=== TASK ITEM ===
When you reach the line containing "U14: AND 74LS08" in the data below, begin returning lines exactly as written, and stop once the line containing "C3: 4.7nF (3V3, JP2/1) -> none" has been returned.

=== Source data ===

--

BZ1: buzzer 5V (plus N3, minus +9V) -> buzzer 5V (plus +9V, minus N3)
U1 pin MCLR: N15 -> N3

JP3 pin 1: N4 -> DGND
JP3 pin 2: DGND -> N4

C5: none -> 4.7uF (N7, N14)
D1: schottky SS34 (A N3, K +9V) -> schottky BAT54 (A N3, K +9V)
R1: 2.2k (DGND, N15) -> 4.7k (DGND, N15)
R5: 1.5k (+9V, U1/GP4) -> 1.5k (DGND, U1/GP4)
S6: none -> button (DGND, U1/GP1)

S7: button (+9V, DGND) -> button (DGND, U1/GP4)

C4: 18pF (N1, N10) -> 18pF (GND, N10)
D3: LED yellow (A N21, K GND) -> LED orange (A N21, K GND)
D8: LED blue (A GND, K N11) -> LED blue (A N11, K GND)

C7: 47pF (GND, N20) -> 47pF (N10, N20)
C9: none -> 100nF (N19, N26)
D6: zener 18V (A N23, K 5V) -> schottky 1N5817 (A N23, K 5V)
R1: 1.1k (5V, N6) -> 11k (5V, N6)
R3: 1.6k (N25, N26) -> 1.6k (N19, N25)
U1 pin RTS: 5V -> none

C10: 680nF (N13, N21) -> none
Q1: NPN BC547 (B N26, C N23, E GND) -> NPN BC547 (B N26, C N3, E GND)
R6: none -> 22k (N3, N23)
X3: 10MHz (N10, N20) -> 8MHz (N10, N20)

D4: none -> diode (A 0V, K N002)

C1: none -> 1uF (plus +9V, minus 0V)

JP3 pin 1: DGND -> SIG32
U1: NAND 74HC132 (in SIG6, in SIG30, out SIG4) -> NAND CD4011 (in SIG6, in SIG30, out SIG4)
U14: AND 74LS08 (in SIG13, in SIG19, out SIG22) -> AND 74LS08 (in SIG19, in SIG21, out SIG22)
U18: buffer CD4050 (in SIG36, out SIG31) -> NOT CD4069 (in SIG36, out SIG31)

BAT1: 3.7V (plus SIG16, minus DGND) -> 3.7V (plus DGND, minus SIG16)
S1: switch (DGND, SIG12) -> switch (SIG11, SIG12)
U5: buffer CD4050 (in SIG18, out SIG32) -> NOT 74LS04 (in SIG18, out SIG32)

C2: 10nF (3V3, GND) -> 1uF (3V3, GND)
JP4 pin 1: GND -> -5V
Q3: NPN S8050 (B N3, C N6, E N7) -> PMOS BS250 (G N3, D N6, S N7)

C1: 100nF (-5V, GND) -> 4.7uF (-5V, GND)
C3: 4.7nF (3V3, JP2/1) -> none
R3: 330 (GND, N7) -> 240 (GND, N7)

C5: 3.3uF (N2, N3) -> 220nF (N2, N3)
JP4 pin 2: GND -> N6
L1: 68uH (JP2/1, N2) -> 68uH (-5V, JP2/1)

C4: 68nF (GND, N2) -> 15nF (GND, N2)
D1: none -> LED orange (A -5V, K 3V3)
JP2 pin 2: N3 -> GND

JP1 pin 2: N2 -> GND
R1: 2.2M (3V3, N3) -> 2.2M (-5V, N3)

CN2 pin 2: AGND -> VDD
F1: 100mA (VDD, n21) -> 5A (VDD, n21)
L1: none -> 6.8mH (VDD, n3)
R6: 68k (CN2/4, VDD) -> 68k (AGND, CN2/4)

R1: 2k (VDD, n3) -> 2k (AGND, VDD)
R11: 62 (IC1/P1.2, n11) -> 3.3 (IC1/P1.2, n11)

--

=== SOLUTION TO THIS PROBLEM ===
U14: AND 74LS08 (in SIG13, in SIG19, out SIG22) -> AND 74LS08 (in SIG19, in SIG21, out SIG22)
U18: buffer CD4050 (in SIG36, out SIG31) -> NOT CD4069 (in SIG36, out SIG31)

BAT1: 3.7V (plus SIG16, minus DGND) -> 3.7V (plus DGND, minus SIG16)
S1: switch (DGND, SIG12) -> switch (SIG11, SIG12)
U5: buffer CD4050 (in SIG18, out SIG32) -> NOT 74LS04 (in SIG18, out SIG32)

C2: 10nF (3V3, GND) -> 1uF (3V3, GND)
JP4 pin 1: GND -> -5V
Q3: NPN S8050 (B N3, C N6, E N7) -> PMOS BS250 (G N3, D N6, S N7)

C1: 100nF (-5V, GND) -> 4.7uF (-5V, GND)
C3: 4.7nF (3V3, JP2/1) -> none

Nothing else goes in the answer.